# Activity
As the answer, set down the lines below from the one containing "white scissors [250,247,334,278] -> none" through the one containing "none -> blue scissors [650,182,684,232]", exactly and inclusively, and no others.

# Dataset records
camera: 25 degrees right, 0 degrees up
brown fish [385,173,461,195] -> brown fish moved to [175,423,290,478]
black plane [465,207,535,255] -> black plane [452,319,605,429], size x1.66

--

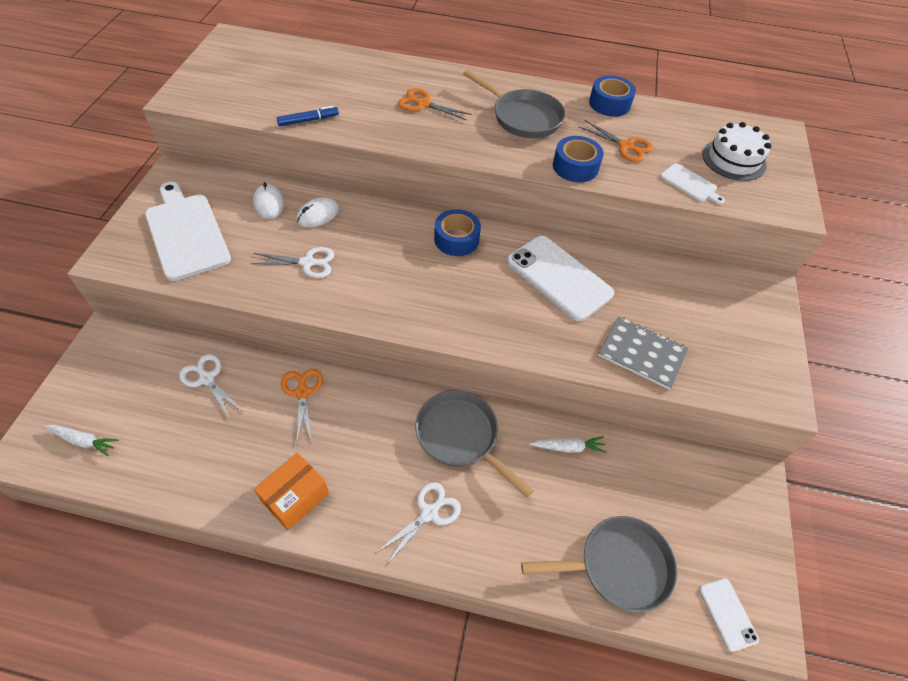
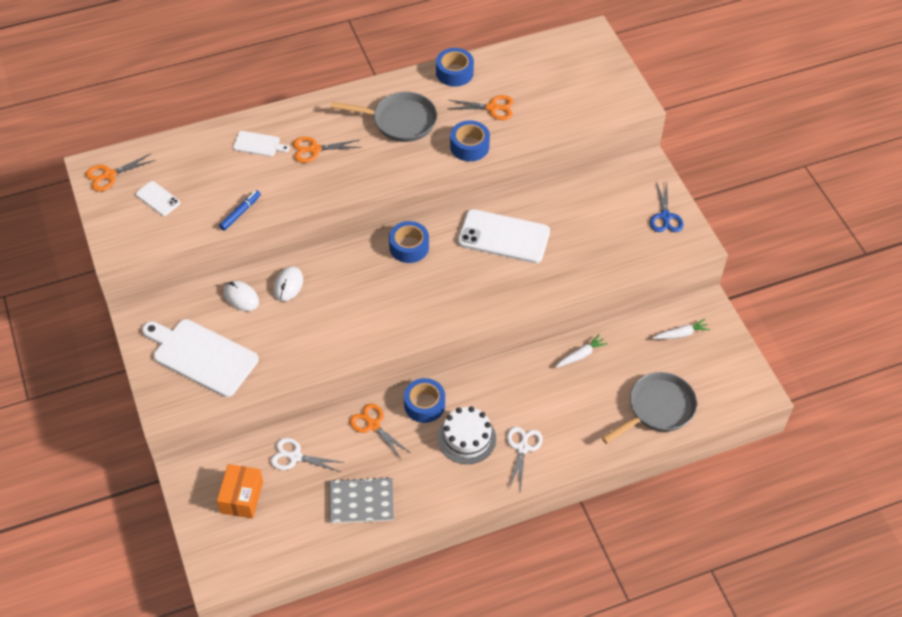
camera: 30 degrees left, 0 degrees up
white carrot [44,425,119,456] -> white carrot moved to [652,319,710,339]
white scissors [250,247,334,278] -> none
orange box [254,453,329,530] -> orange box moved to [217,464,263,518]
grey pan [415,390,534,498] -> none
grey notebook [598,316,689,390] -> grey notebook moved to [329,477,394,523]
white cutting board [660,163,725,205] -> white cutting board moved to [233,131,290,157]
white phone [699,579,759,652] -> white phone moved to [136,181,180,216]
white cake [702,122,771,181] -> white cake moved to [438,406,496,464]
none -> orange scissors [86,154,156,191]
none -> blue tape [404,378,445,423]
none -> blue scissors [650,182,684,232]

--

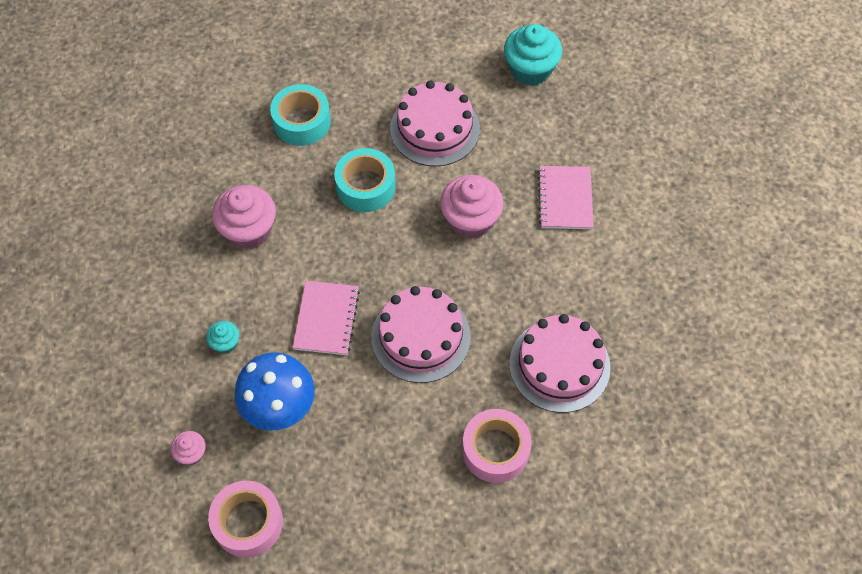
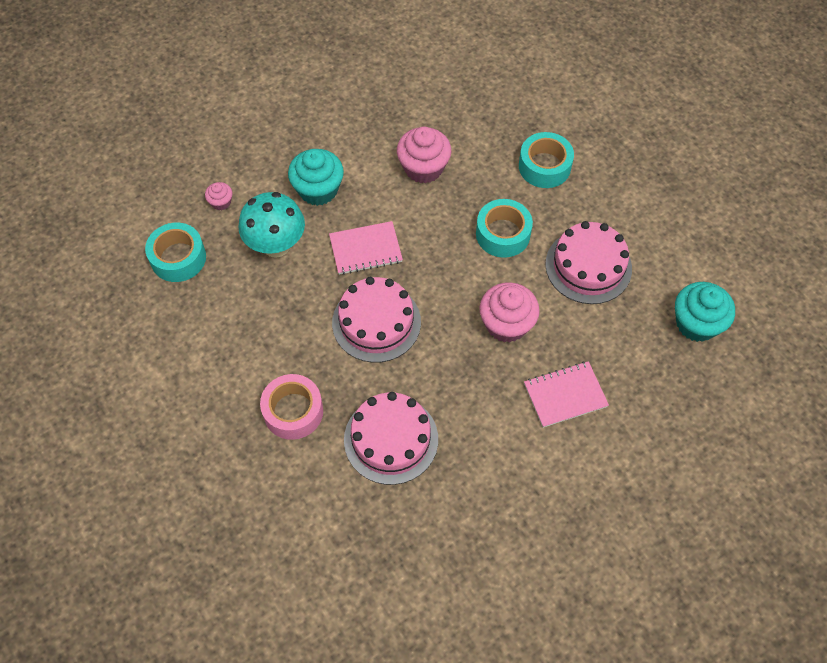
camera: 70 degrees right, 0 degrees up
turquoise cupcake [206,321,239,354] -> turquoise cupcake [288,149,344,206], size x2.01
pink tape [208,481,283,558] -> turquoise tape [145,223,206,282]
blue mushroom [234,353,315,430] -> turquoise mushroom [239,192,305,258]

# Exercise solution
white scissors [250,247,334,278] -> none
orange box [254,453,329,530] -> orange box moved to [217,464,263,518]
grey pan [415,390,534,498] -> none
grey notebook [598,316,689,390] -> grey notebook moved to [329,477,394,523]
white cutting board [660,163,725,205] -> white cutting board moved to [233,131,290,157]
white phone [699,579,759,652] -> white phone moved to [136,181,180,216]
white cake [702,122,771,181] -> white cake moved to [438,406,496,464]
none -> orange scissors [86,154,156,191]
none -> blue tape [404,378,445,423]
none -> blue scissors [650,182,684,232]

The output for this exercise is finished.